[Opening Records shown section]

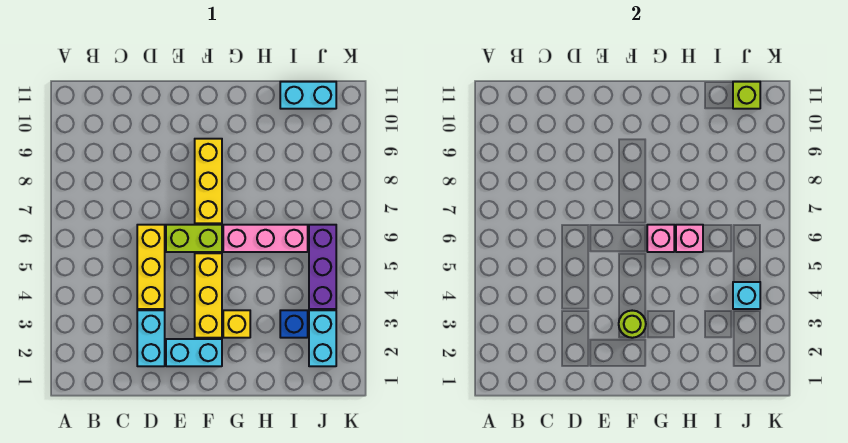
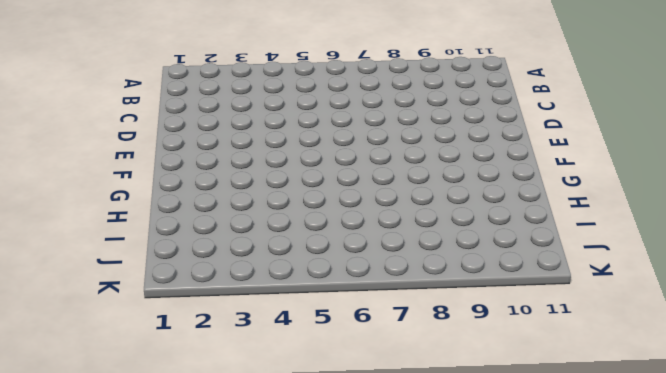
none -> cyan brick D2:D3 level 1
none -> yellow brick D4:D6 level 1
none -> cyan brick E2:F2 level 1

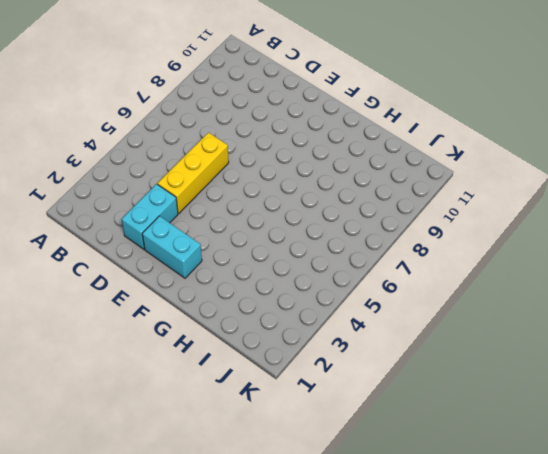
none -> lime brick E6:F6 level 1
none -> yellow brick F3:F5 level 1
none -> yellow brick F7:F9 level 1

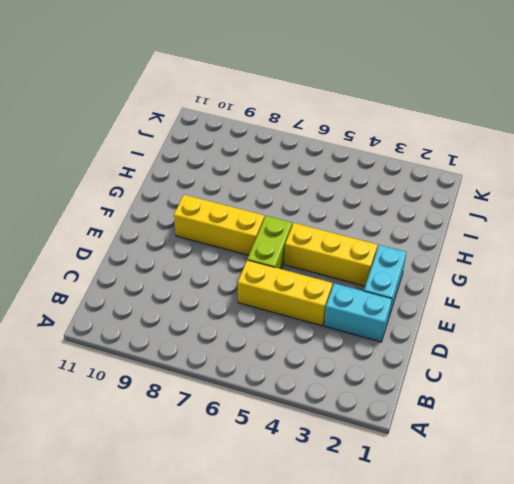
none -> yellow brick G3 level 1
none -> pink brick G6:I6 level 1
none -> blue brick I3 level 1

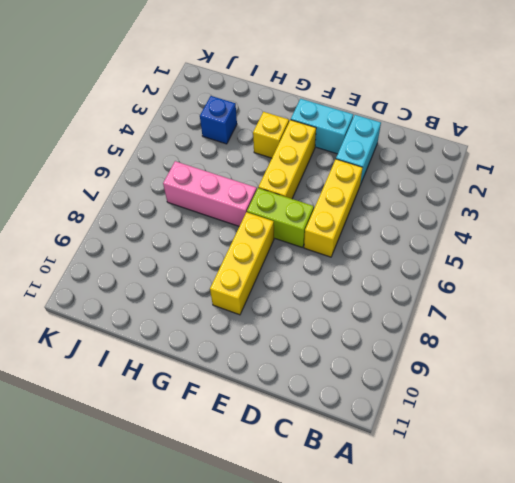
none -> cyan brick I11:J11 level 1
none -> cyan brick J2:J3 level 1
none -> purple brick J4:J6 level 1

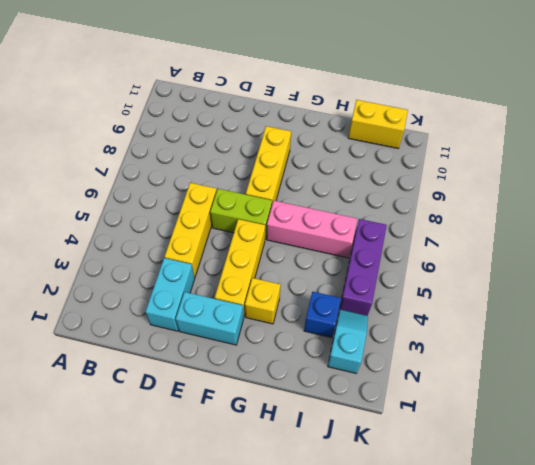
yellow brick I11:J11 level 1 -> cyan brick I11:J11 level 1
cyan slope J2:J3 level 1 top 2 -> cyan brick J2:J3 level 1
none -> lime round brick F3 level 2
none -> pink brick G6 level 2
none -> pink brick H6 level 2

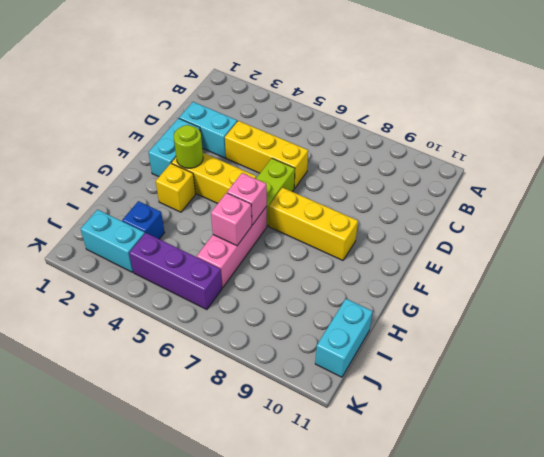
none -> cyan brick J4 level 2
none -> lime brick J11 level 2

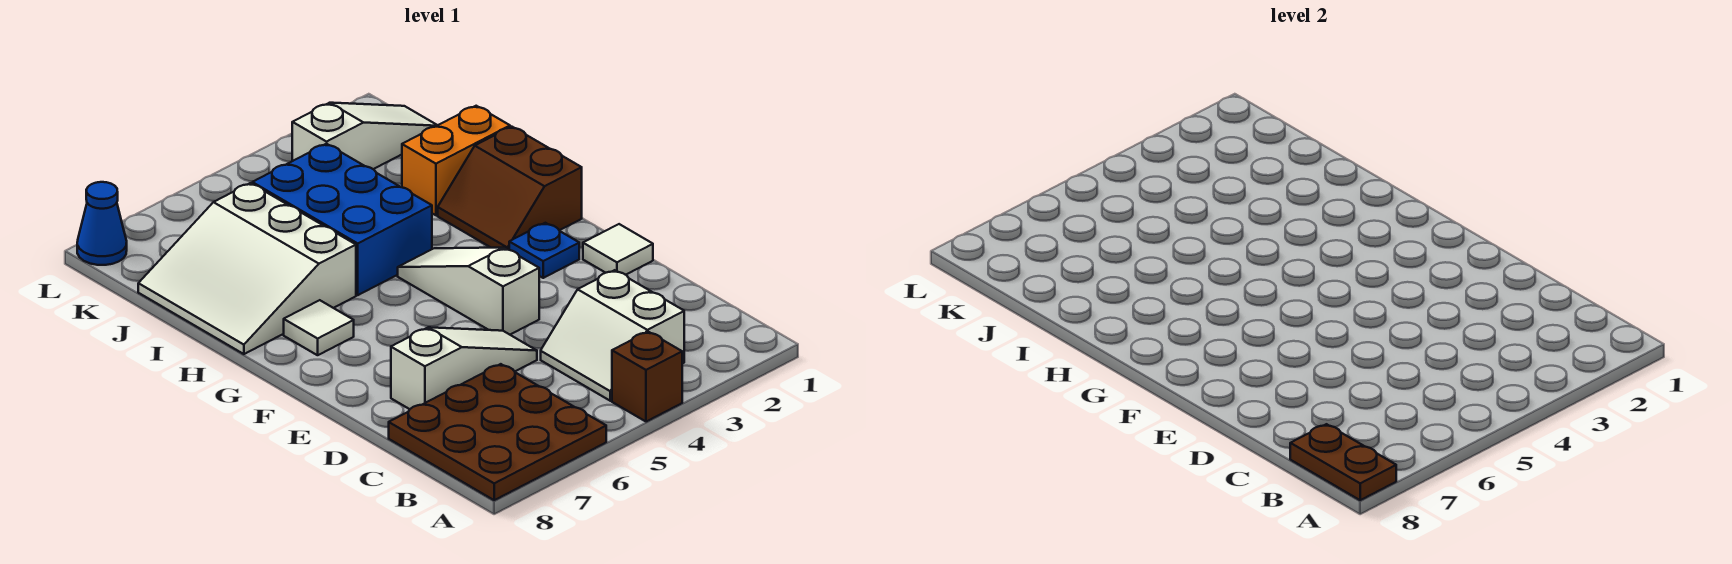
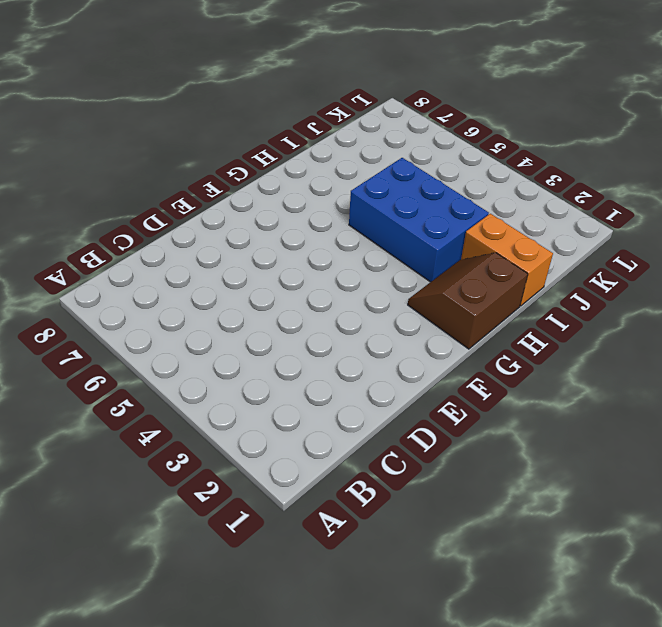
blue brick H3:I5 level 1 -> blue brick H4:J5 level 1
none -> brown brick A4 level 1
none -> brown plate A6:C8 level 1
none -> white slope B3:C4 level 1 top 3

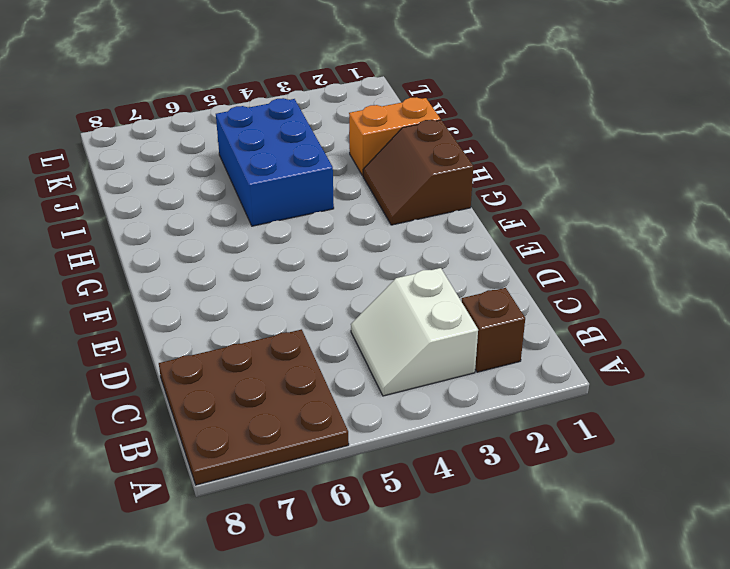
brown brick B2 level 1 -> brown brick A4 level 1
none -> white slope D5:D7 level 1 top 7
none -> white tile E1 level 1
none -> white slope E4:G4 level 1 top E

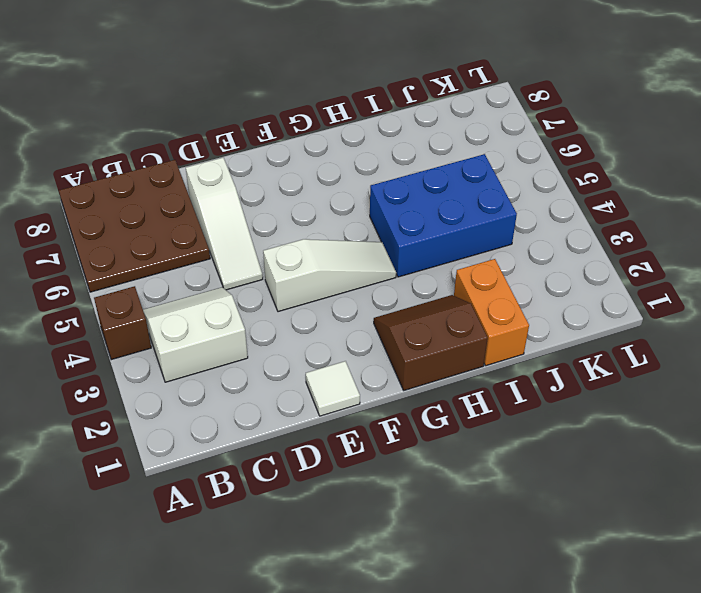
none -> blue plate F2 level 1
none -> white tile G7 level 1
none -> white slope H6:J8 level 1 top 6

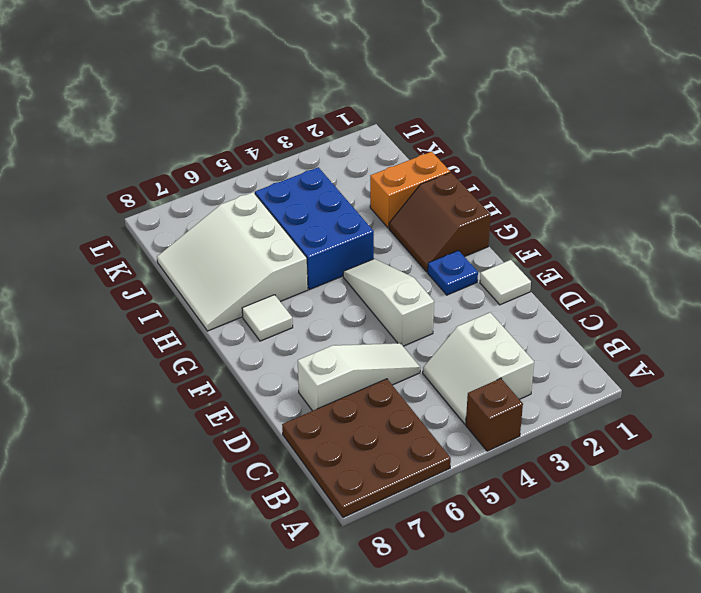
none -> white slope K1:K3 level 1 top 3
none -> blue cone L8 level 1
none -> brown plate A8:B8 level 2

[Closing Records shown section]

* _Work instructions_: Output the data above verbatim, pictures excluded.

* _Response_:
none -> cyan brick D2:D3 level 1
none -> yellow brick D4:D6 level 1
none -> cyan brick E2:F2 level 1

none -> lime brick E6:F6 level 1
none -> yellow brick F3:F5 level 1
none -> yellow brick F7:F9 level 1

none -> yellow brick G3 level 1
none -> pink brick G6:I6 level 1
none -> blue brick I3 level 1

none -> cyan brick I11:J11 level 1
none -> cyan brick J2:J3 level 1
none -> purple brick J4:J6 level 1

yellow brick I11:J11 level 1 -> cyan brick I11:J11 level 1
cyan slope J2:J3 level 1 top 2 -> cyan brick J2:J3 level 1
none -> lime round brick F3 level 2
none -> pink brick G6 level 2
none -> pink brick H6 level 2

none -> cyan brick J4 level 2
none -> lime brick J11 level 2

blue brick H3:I5 level 1 -> blue brick H4:J5 level 1
none -> brown brick A4 level 1
none -> brown plate A6:C8 level 1
none -> white slope B3:C4 level 1 top 3

brown brick B2 level 1 -> brown brick A4 level 1
none -> white slope D5:D7 level 1 top 7
none -> white tile E1 level 1
none -> white slope E4:G4 level 1 top E

none -> blue plate F2 level 1
none -> white tile G7 level 1
none -> white slope H6:J8 level 1 top 6

none -> white slope K1:K3 level 1 top 3
none -> blue cone L8 level 1
none -> brown plate A8:B8 level 2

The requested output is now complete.